#### Exercise goal:
In the records below, find the line containing "C7: 220nF (GND, VCC) -> 1.5uF (GND, VCC)" and the line containing "U2 pin TRIG: CV -> RC"; please repeat exactly the lines from one to the other, both included, and nothing more.

#### Provided information:
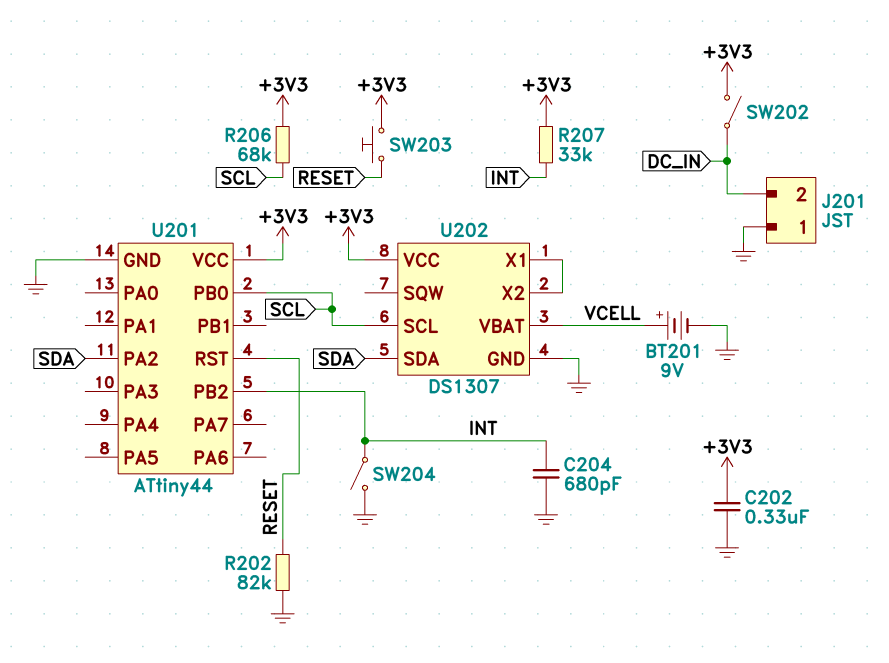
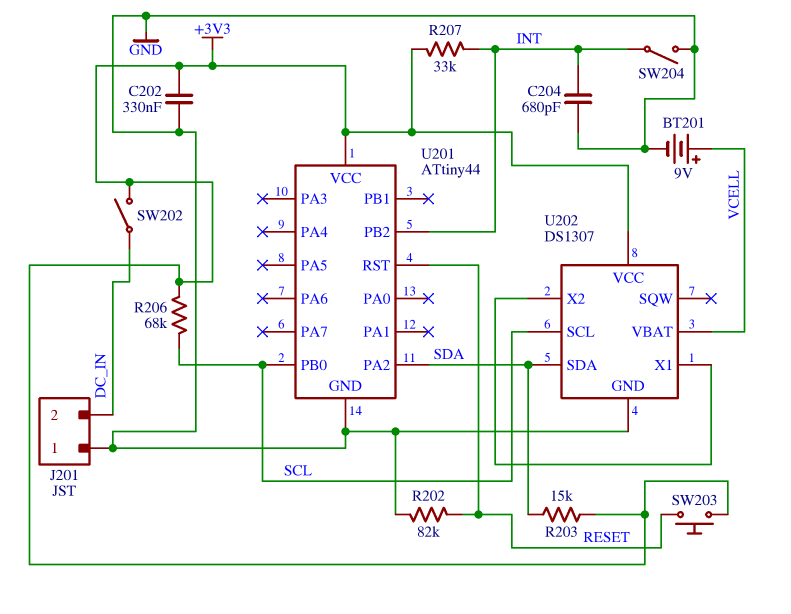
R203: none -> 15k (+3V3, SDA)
--
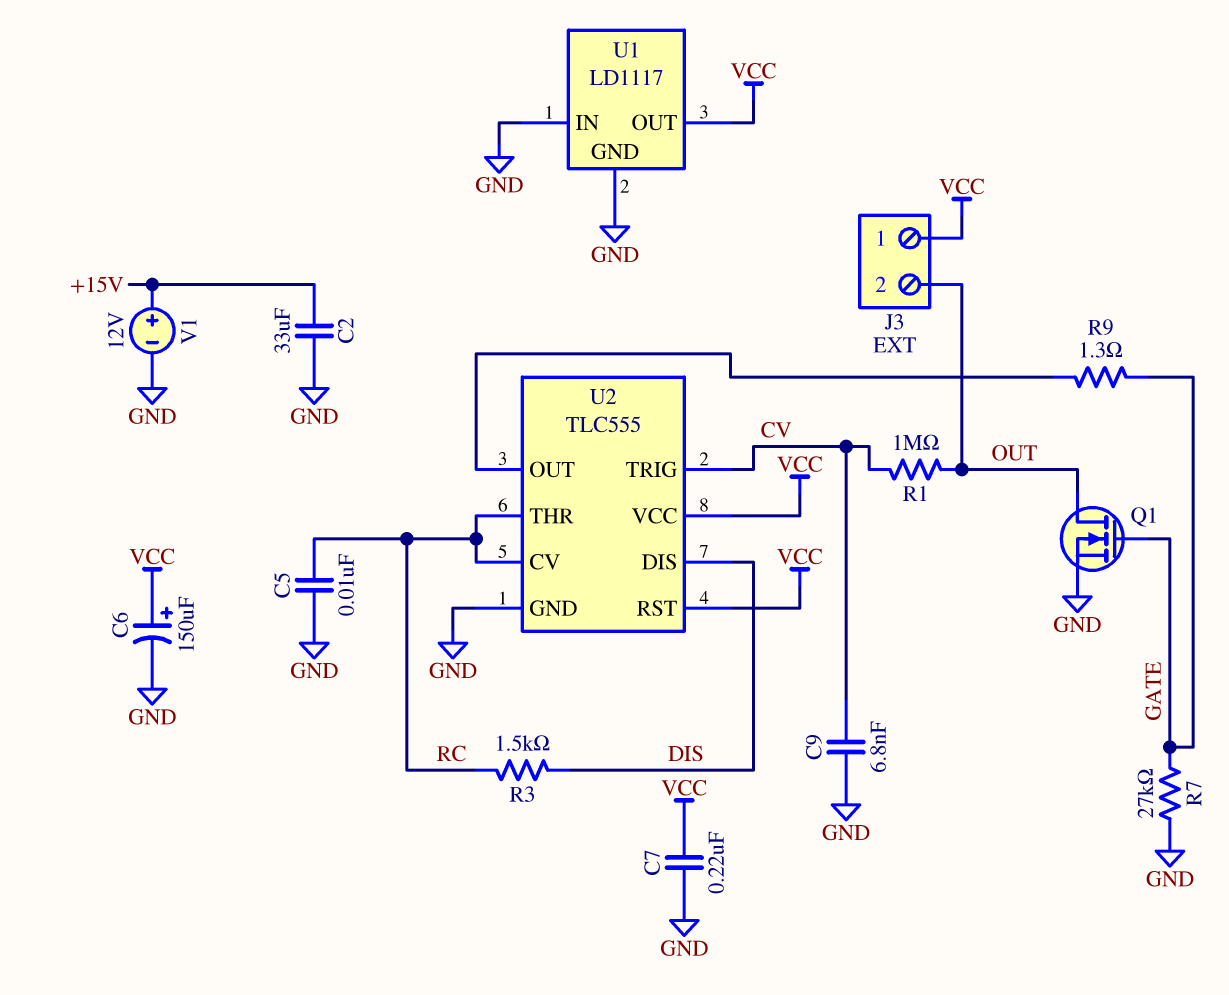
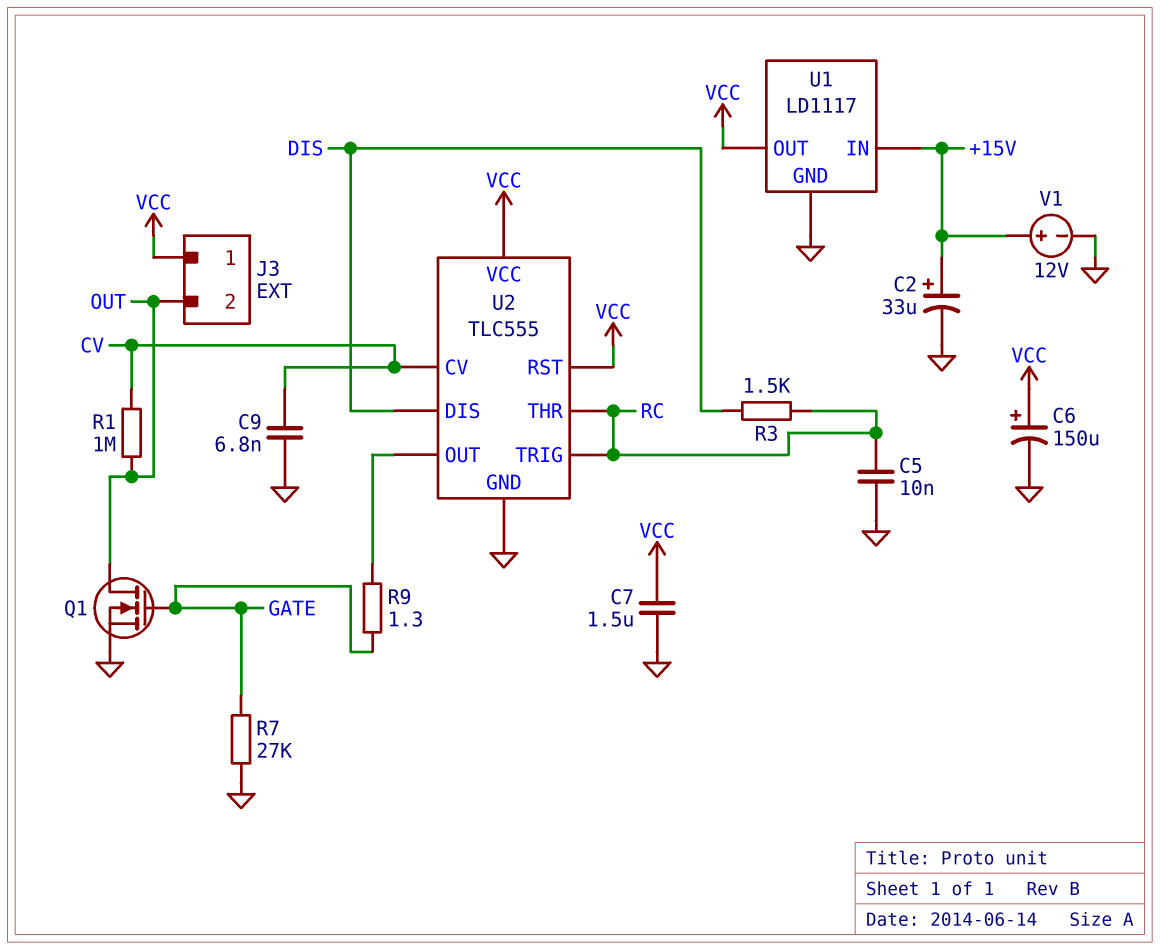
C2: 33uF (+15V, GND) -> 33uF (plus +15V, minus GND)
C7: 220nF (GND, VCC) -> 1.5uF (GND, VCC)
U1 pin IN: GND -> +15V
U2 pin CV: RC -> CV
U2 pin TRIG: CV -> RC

#### Result:
C7: 220nF (GND, VCC) -> 1.5uF (GND, VCC)
U1 pin IN: GND -> +15V
U2 pin CV: RC -> CV
U2 pin TRIG: CV -> RC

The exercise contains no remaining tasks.